# Exercise objective:
Search the records for the word "right" and report each line that has it.

Start of Records to use

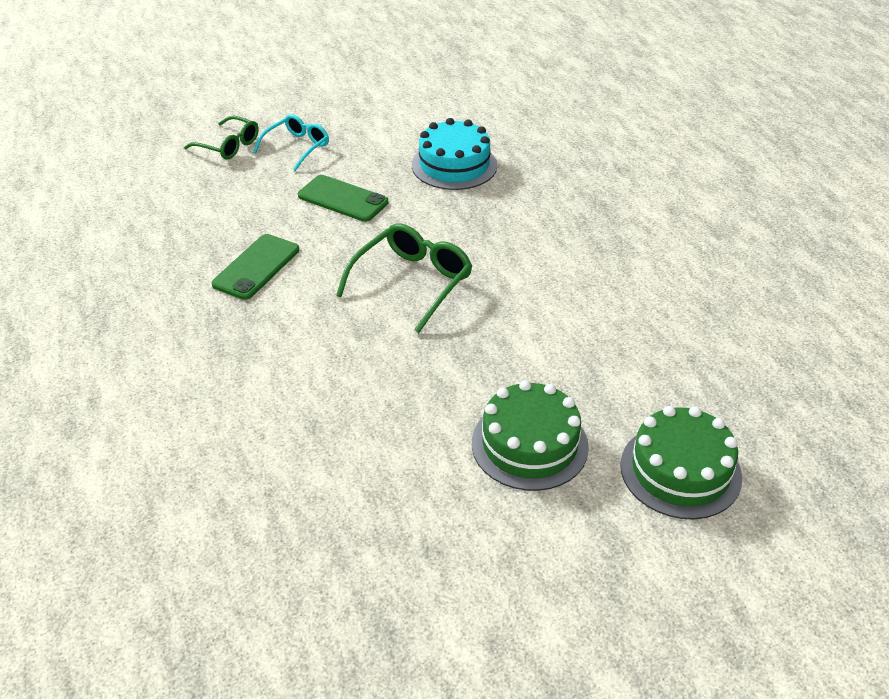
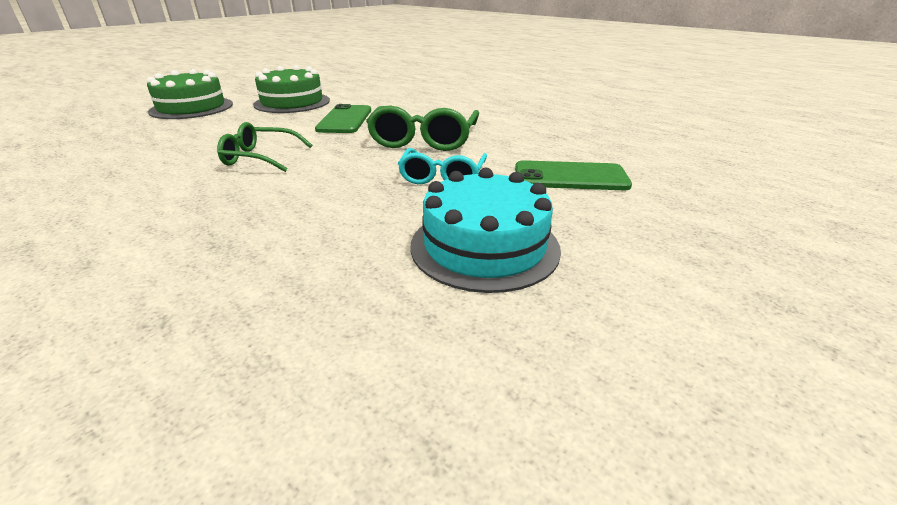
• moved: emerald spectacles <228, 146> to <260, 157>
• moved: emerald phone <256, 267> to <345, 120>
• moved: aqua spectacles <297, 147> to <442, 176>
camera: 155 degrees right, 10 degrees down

End of Records to use
Start of Records to use

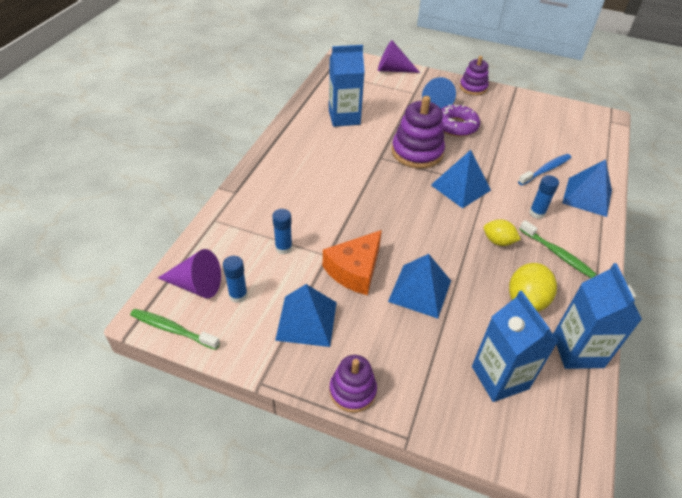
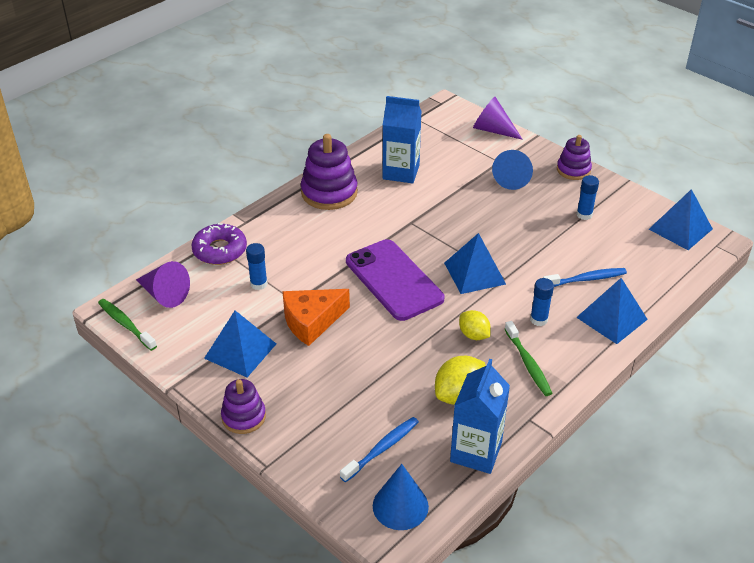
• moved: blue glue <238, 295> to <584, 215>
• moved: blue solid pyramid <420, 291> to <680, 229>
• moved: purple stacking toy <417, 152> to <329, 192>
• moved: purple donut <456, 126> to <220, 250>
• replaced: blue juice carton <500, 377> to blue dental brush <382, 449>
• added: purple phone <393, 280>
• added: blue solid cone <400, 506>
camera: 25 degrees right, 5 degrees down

End of Records to use

# Result of this task:
camera: 155 degrees right, 10 degrees down
camera: 25 degrees right, 5 degrees down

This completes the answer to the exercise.